(About this exercise) Each record should be given again exactly, and any picture in it left out.

· · · ·

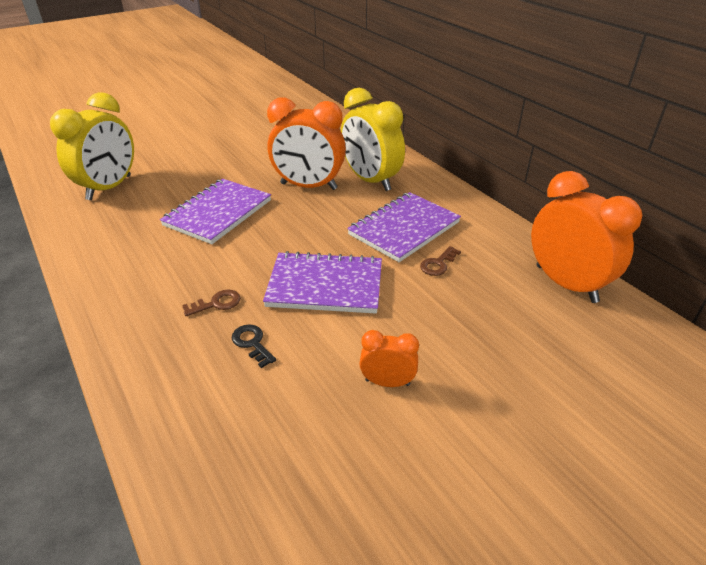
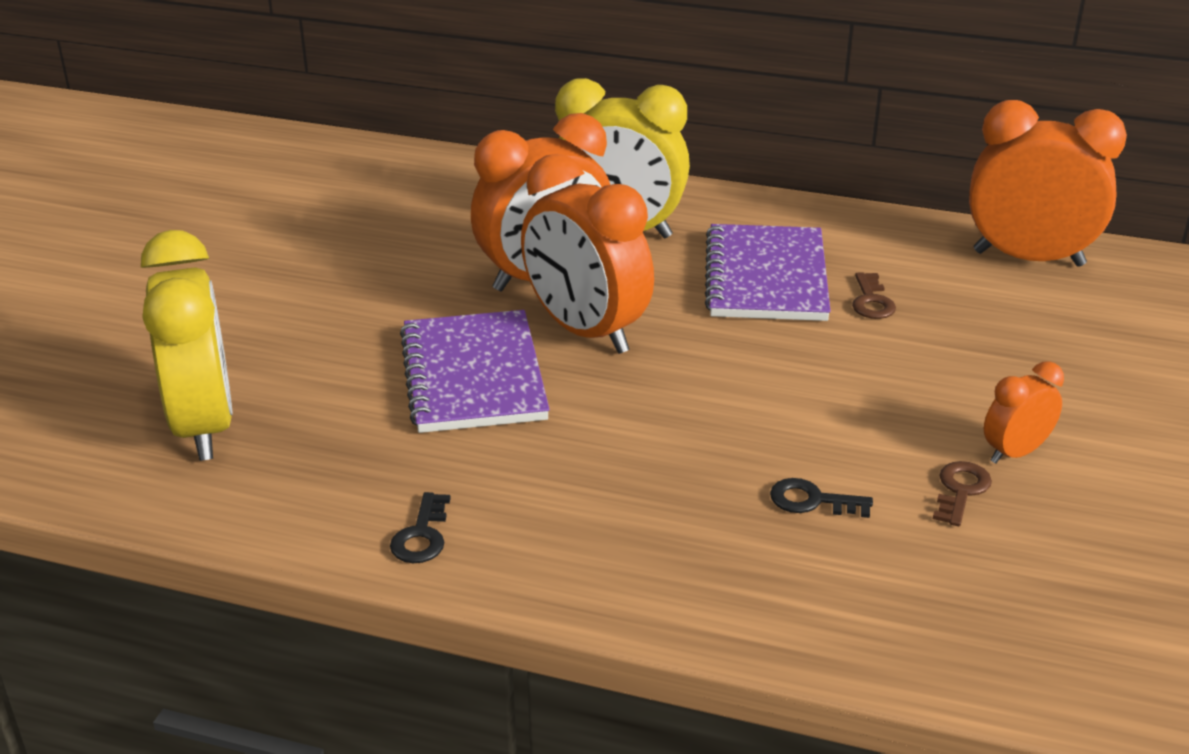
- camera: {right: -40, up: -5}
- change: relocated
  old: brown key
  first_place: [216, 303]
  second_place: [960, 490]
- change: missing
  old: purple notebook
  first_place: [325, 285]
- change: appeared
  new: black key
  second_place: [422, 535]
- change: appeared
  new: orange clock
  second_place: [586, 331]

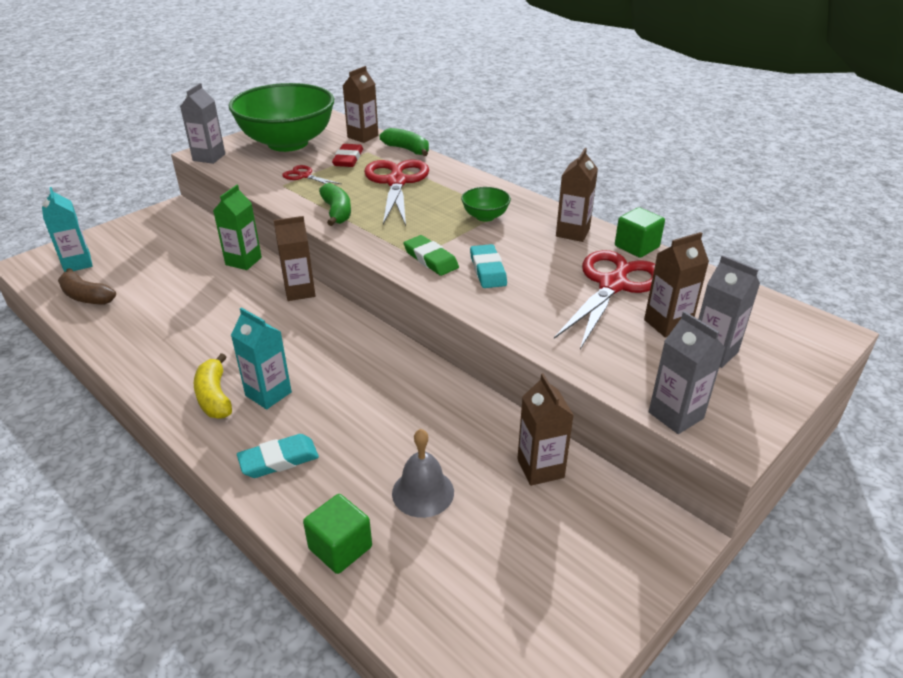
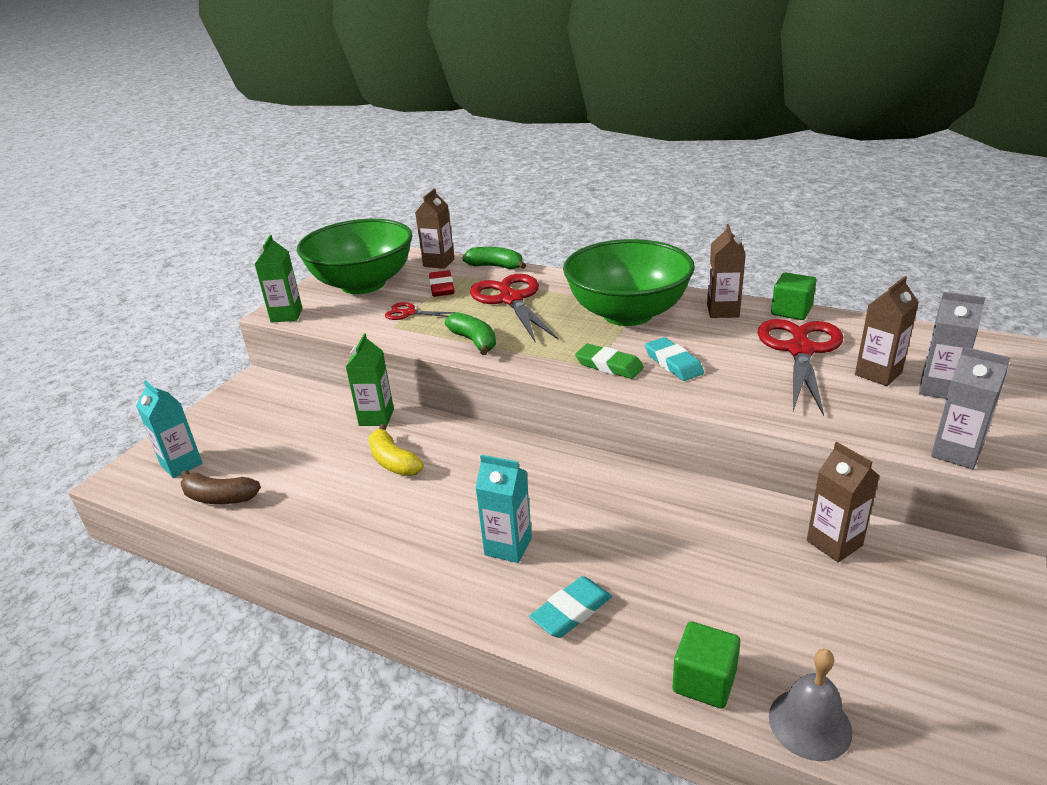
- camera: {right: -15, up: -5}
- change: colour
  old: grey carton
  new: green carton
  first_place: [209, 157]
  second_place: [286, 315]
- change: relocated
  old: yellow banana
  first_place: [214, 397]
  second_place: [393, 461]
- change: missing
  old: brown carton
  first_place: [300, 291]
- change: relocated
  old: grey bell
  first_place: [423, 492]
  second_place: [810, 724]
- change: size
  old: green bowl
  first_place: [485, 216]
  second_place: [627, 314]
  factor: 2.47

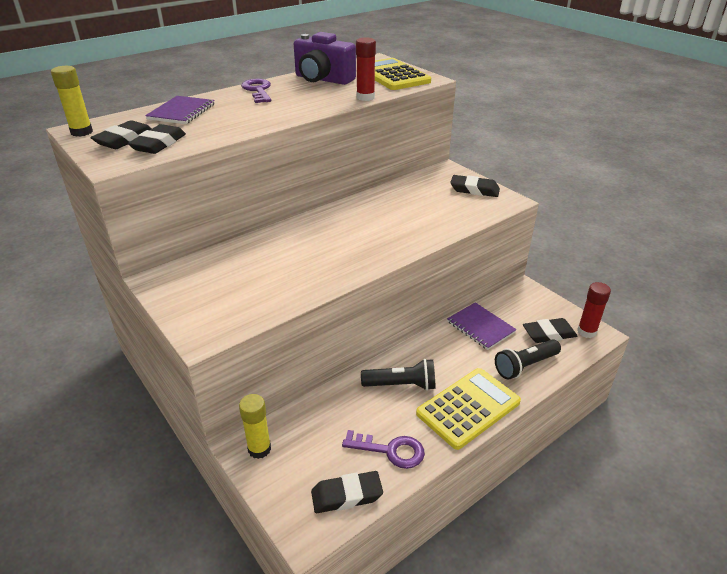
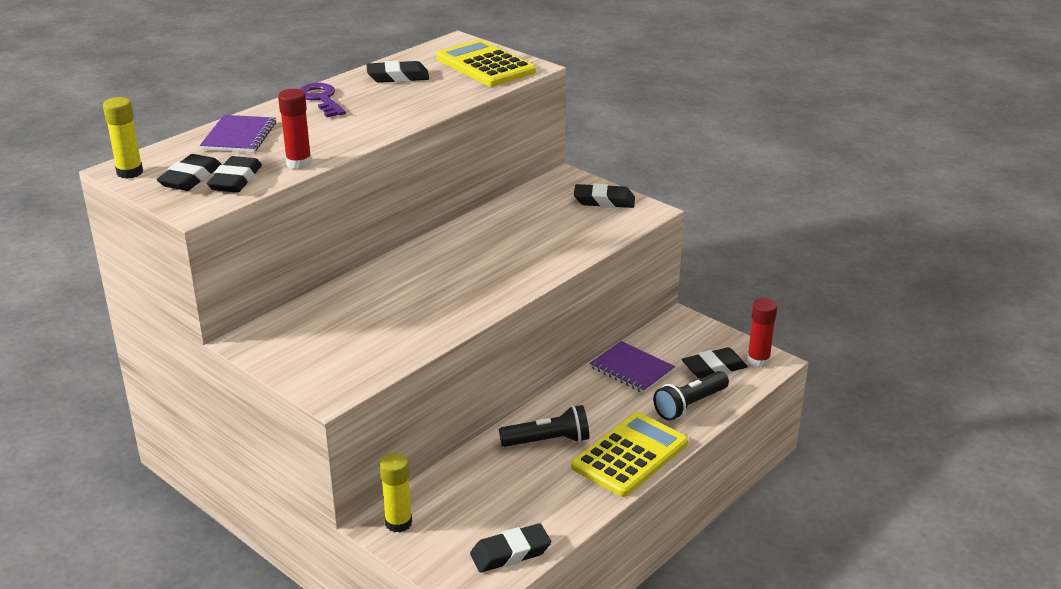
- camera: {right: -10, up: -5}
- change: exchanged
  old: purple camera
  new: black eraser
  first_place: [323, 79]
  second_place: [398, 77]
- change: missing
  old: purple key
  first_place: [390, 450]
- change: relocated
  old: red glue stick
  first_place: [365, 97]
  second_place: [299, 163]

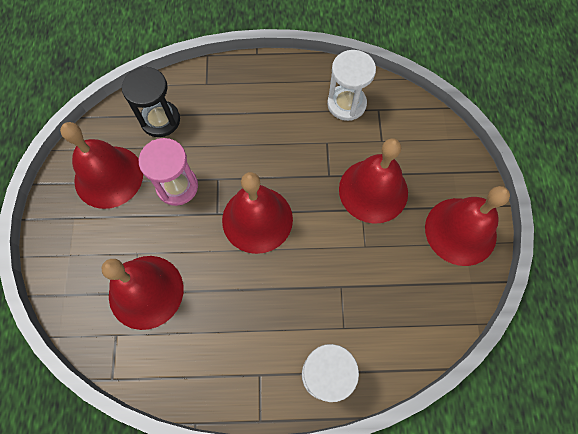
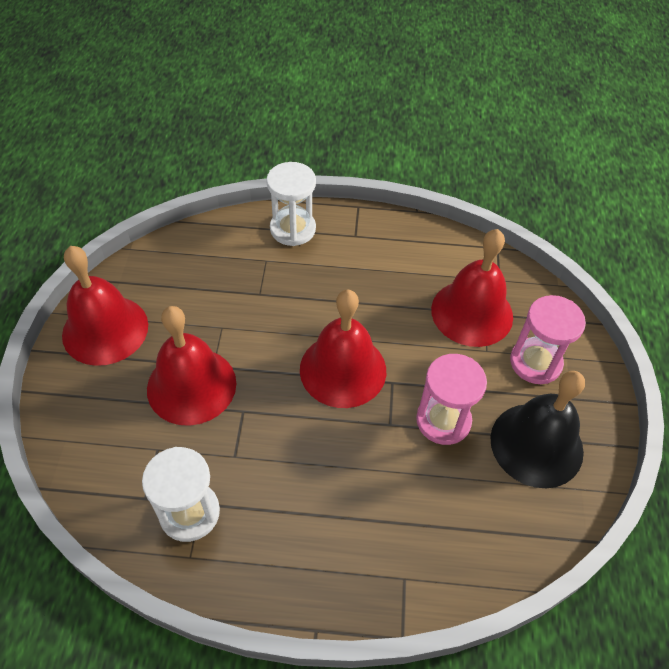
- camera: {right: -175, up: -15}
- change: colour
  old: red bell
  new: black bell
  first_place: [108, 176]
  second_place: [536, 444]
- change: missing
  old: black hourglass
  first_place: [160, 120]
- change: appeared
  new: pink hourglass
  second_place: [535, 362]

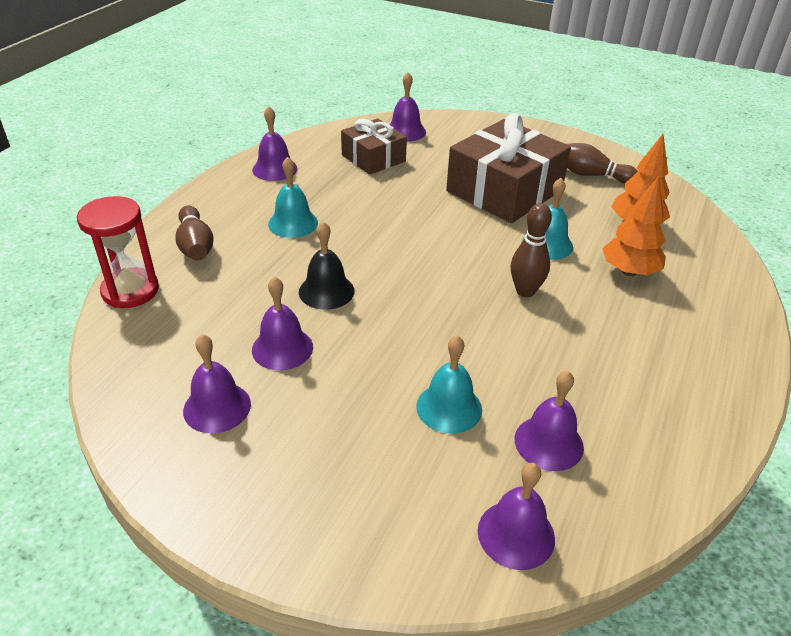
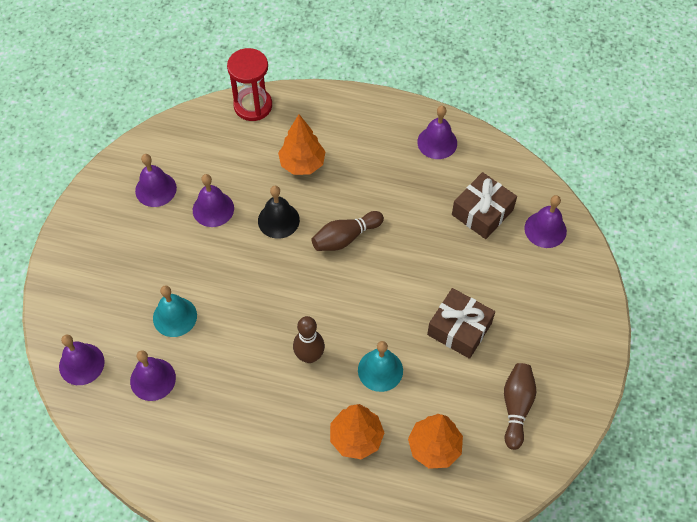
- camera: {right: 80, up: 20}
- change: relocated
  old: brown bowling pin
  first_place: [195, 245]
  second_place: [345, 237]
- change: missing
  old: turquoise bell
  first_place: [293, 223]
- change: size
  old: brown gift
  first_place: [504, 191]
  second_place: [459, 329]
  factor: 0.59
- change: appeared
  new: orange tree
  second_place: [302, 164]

· · · ·

(Answer box)
- camera: {right: -40, up: -5}
- change: relocated
  old: brown key
  first_place: [216, 303]
  second_place: [960, 490]
- change: missing
  old: purple notebook
  first_place: [325, 285]
- change: appeared
  new: black key
  second_place: [422, 535]
- change: appeared
  new: orange clock
  second_place: [586, 331]

- camera: {right: -15, up: -5}
- change: colour
  old: grey carton
  new: green carton
  first_place: [209, 157]
  second_place: [286, 315]
- change: relocated
  old: yellow banana
  first_place: [214, 397]
  second_place: [393, 461]
- change: missing
  old: brown carton
  first_place: [300, 291]
- change: relocated
  old: grey bell
  first_place: [423, 492]
  second_place: [810, 724]
- change: size
  old: green bowl
  first_place: [485, 216]
  second_place: [627, 314]
  factor: 2.47

- camera: {right: -10, up: -5}
- change: exchanged
  old: purple camera
  new: black eraser
  first_place: [323, 79]
  second_place: [398, 77]
- change: missing
  old: purple key
  first_place: [390, 450]
- change: relocated
  old: red glue stick
  first_place: [365, 97]
  second_place: [299, 163]

- camera: {right: -175, up: -15}
- change: colour
  old: red bell
  new: black bell
  first_place: [108, 176]
  second_place: [536, 444]
- change: missing
  old: black hourglass
  first_place: [160, 120]
- change: appeared
  new: pink hourglass
  second_place: [535, 362]

- camera: {right: 80, up: 20}
- change: relocated
  old: brown bowling pin
  first_place: [195, 245]
  second_place: [345, 237]
- change: missing
  old: turquoise bell
  first_place: [293, 223]
- change: size
  old: brown gift
  first_place: [504, 191]
  second_place: [459, 329]
  factor: 0.59
- change: appeared
  new: orange tree
  second_place: [302, 164]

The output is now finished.